◆ Task objective: Copy out all of the entries exactly as they appear.

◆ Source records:

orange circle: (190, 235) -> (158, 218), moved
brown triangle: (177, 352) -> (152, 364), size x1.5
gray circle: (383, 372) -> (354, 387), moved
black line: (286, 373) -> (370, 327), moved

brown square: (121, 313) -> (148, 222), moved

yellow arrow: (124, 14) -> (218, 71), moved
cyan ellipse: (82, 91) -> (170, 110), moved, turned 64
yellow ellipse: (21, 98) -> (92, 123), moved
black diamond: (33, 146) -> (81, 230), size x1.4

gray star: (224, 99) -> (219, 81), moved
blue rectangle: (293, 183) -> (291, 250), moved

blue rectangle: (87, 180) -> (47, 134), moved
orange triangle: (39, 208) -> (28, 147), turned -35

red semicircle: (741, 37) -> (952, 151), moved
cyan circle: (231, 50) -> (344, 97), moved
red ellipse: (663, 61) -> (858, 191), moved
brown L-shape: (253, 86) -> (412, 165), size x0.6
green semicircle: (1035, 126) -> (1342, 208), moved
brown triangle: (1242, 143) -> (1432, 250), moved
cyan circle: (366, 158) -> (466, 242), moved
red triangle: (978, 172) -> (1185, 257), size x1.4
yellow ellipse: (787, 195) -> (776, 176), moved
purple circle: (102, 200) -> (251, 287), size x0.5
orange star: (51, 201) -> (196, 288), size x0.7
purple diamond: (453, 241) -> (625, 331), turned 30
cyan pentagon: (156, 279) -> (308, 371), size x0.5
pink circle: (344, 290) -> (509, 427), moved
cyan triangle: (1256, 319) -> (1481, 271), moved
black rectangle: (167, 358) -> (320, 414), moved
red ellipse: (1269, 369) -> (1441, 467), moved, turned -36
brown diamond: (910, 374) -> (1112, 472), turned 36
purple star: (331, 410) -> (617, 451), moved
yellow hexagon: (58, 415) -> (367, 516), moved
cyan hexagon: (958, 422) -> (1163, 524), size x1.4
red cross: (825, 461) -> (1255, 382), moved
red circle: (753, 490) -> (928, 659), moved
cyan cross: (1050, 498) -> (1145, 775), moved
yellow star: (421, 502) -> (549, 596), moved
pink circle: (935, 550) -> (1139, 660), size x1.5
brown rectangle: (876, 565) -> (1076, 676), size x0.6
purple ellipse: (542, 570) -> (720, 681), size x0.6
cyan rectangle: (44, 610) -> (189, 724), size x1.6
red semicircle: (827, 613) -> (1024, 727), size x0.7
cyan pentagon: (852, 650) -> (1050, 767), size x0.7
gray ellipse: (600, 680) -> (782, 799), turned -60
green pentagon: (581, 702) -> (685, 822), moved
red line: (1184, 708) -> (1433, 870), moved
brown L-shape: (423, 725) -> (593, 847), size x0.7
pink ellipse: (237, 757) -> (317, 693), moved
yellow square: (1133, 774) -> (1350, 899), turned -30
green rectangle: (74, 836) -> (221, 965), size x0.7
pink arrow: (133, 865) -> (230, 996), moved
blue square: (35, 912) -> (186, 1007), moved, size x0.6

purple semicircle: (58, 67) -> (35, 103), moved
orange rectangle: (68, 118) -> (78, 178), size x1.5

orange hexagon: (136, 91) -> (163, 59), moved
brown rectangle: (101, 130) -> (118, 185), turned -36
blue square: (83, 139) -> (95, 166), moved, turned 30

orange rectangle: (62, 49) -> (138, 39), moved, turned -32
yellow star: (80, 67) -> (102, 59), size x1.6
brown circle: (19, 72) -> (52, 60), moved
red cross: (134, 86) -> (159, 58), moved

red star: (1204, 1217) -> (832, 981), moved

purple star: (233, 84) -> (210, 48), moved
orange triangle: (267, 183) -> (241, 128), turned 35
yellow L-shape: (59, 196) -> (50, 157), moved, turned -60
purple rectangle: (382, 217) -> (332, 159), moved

◆ Exercise output:
orange circle: (190, 235) -> (158, 218), moved
brown triangle: (177, 352) -> (152, 364), size x1.5
gray circle: (383, 372) -> (354, 387), moved
black line: (286, 373) -> (370, 327), moved

brown square: (121, 313) -> (148, 222), moved

yellow arrow: (124, 14) -> (218, 71), moved
cyan ellipse: (82, 91) -> (170, 110), moved, turned 64
yellow ellipse: (21, 98) -> (92, 123), moved
black diamond: (33, 146) -> (81, 230), size x1.4

gray star: (224, 99) -> (219, 81), moved
blue rectangle: (293, 183) -> (291, 250), moved

blue rectangle: (87, 180) -> (47, 134), moved
orange triangle: (39, 208) -> (28, 147), turned -35

red semicircle: (741, 37) -> (952, 151), moved
cyan circle: (231, 50) -> (344, 97), moved
red ellipse: (663, 61) -> (858, 191), moved
brown L-shape: (253, 86) -> (412, 165), size x0.6
green semicircle: (1035, 126) -> (1342, 208), moved
brown triangle: (1242, 143) -> (1432, 250), moved
cyan circle: (366, 158) -> (466, 242), moved
red triangle: (978, 172) -> (1185, 257), size x1.4
yellow ellipse: (787, 195) -> (776, 176), moved
purple circle: (102, 200) -> (251, 287), size x0.5
orange star: (51, 201) -> (196, 288), size x0.7
purple diamond: (453, 241) -> (625, 331), turned 30
cyan pentagon: (156, 279) -> (308, 371), size x0.5
pink circle: (344, 290) -> (509, 427), moved
cyan triangle: (1256, 319) -> (1481, 271), moved
black rectangle: (167, 358) -> (320, 414), moved
red ellipse: (1269, 369) -> (1441, 467), moved, turned -36
brown diamond: (910, 374) -> (1112, 472), turned 36
purple star: (331, 410) -> (617, 451), moved
yellow hexagon: (58, 415) -> (367, 516), moved
cyan hexagon: (958, 422) -> (1163, 524), size x1.4
red cross: (825, 461) -> (1255, 382), moved
red circle: (753, 490) -> (928, 659), moved
cyan cross: (1050, 498) -> (1145, 775), moved
yellow star: (421, 502) -> (549, 596), moved
pink circle: (935, 550) -> (1139, 660), size x1.5
brown rectangle: (876, 565) -> (1076, 676), size x0.6
purple ellipse: (542, 570) -> (720, 681), size x0.6
cyan rectangle: (44, 610) -> (189, 724), size x1.6
red semicircle: (827, 613) -> (1024, 727), size x0.7
cyan pentagon: (852, 650) -> (1050, 767), size x0.7
gray ellipse: (600, 680) -> (782, 799), turned -60
green pentagon: (581, 702) -> (685, 822), moved
red line: (1184, 708) -> (1433, 870), moved
brown L-shape: (423, 725) -> (593, 847), size x0.7
pink ellipse: (237, 757) -> (317, 693), moved
yellow square: (1133, 774) -> (1350, 899), turned -30
green rectangle: (74, 836) -> (221, 965), size x0.7
pink arrow: (133, 865) -> (230, 996), moved
blue square: (35, 912) -> (186, 1007), moved, size x0.6

purple semicircle: (58, 67) -> (35, 103), moved
orange rectangle: (68, 118) -> (78, 178), size x1.5

orange hexagon: (136, 91) -> (163, 59), moved
brown rectangle: (101, 130) -> (118, 185), turned -36
blue square: (83, 139) -> (95, 166), moved, turned 30

orange rectangle: (62, 49) -> (138, 39), moved, turned -32
yellow star: (80, 67) -> (102, 59), size x1.6
brown circle: (19, 72) -> (52, 60), moved
red cross: (134, 86) -> (159, 58), moved

red star: (1204, 1217) -> (832, 981), moved

purple star: (233, 84) -> (210, 48), moved
orange triangle: (267, 183) -> (241, 128), turned 35
yellow L-shape: (59, 196) -> (50, 157), moved, turned -60
purple rectangle: (382, 217) -> (332, 159), moved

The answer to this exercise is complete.